(Spatial object tracking data)

====

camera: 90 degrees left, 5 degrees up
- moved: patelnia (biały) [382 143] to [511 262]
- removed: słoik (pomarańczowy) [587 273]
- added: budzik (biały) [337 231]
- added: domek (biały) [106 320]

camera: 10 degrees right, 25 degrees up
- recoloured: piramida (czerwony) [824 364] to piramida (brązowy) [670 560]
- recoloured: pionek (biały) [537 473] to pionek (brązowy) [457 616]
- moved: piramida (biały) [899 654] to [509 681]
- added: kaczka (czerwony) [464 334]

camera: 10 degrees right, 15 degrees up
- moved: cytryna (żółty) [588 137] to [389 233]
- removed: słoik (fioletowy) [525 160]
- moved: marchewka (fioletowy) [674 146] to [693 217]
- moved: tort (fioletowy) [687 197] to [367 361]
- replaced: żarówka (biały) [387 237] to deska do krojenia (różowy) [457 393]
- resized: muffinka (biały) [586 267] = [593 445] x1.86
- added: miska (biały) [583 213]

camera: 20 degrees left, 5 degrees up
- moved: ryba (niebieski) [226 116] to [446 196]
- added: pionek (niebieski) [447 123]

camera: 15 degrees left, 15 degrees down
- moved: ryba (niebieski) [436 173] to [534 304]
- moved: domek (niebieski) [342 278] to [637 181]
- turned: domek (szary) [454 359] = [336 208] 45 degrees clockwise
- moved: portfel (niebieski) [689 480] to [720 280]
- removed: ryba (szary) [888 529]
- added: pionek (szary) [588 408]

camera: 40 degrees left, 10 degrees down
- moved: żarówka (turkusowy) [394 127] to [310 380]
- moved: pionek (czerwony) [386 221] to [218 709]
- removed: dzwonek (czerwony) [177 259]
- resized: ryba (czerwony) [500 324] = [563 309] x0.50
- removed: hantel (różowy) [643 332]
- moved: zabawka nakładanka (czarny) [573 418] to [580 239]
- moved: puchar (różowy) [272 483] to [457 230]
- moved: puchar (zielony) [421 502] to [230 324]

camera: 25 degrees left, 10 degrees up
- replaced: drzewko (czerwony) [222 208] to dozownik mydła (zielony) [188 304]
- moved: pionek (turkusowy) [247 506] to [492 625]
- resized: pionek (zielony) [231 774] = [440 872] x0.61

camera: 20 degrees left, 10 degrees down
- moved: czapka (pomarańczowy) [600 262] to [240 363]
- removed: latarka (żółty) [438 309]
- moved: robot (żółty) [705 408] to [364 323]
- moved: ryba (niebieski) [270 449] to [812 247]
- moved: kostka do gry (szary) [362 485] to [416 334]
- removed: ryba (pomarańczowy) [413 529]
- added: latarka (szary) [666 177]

====

# [TASK OBJECTIVE]
Repeat each record word for word. Do not leave any out.

# [ANSWER FOR THIS EXERCISE]
camera: 90 degrees left, 5 degrees up
- moved: patelnia (biały) [382 143] to [511 262]
- removed: słoik (pomarańczowy) [587 273]
- added: budzik (biały) [337 231]
- added: domek (biały) [106 320]

camera: 10 degrees right, 25 degrees up
- recoloured: piramida (czerwony) [824 364] to piramida (brązowy) [670 560]
- recoloured: pionek (biały) [537 473] to pionek (brązowy) [457 616]
- moved: piramida (biały) [899 654] to [509 681]
- added: kaczka (czerwony) [464 334]

camera: 10 degrees right, 15 degrees up
- moved: cytryna (żółty) [588 137] to [389 233]
- removed: słoik (fioletowy) [525 160]
- moved: marchewka (fioletowy) [674 146] to [693 217]
- moved: tort (fioletowy) [687 197] to [367 361]
- replaced: żarówka (biały) [387 237] to deska do krojenia (różowy) [457 393]
- resized: muffinka (biały) [586 267] = [593 445] x1.86
- added: miska (biały) [583 213]

camera: 20 degrees left, 5 degrees up
- moved: ryba (niebieski) [226 116] to [446 196]
- added: pionek (niebieski) [447 123]

camera: 15 degrees left, 15 degrees down
- moved: ryba (niebieski) [436 173] to [534 304]
- moved: domek (niebieski) [342 278] to [637 181]
- turned: domek (szary) [454 359] = [336 208] 45 degrees clockwise
- moved: portfel (niebieski) [689 480] to [720 280]
- removed: ryba (szary) [888 529]
- added: pionek (szary) [588 408]

camera: 40 degrees left, 10 degrees down
- moved: żarówka (turkusowy) [394 127] to [310 380]
- moved: pionek (czerwony) [386 221] to [218 709]
- removed: dzwonek (czerwony) [177 259]
- resized: ryba (czerwony) [500 324] = [563 309] x0.50
- removed: hantel (różowy) [643 332]
- moved: zabawka nakładanka (czarny) [573 418] to [580 239]
- moved: puchar (różowy) [272 483] to [457 230]
- moved: puchar (zielony) [421 502] to [230 324]

camera: 25 degrees left, 10 degrees up
- replaced: drzewko (czerwony) [222 208] to dozownik mydła (zielony) [188 304]
- moved: pionek (turkusowy) [247 506] to [492 625]
- resized: pionek (zielony) [231 774] = [440 872] x0.61

camera: 20 degrees left, 10 degrees down
- moved: czapka (pomarańczowy) [600 262] to [240 363]
- removed: latarka (żółty) [438 309]
- moved: robot (żółty) [705 408] to [364 323]
- moved: ryba (niebieski) [270 449] to [812 247]
- moved: kostka do gry (szary) [362 485] to [416 334]
- removed: ryba (pomarańczowy) [413 529]
- added: latarka (szary) [666 177]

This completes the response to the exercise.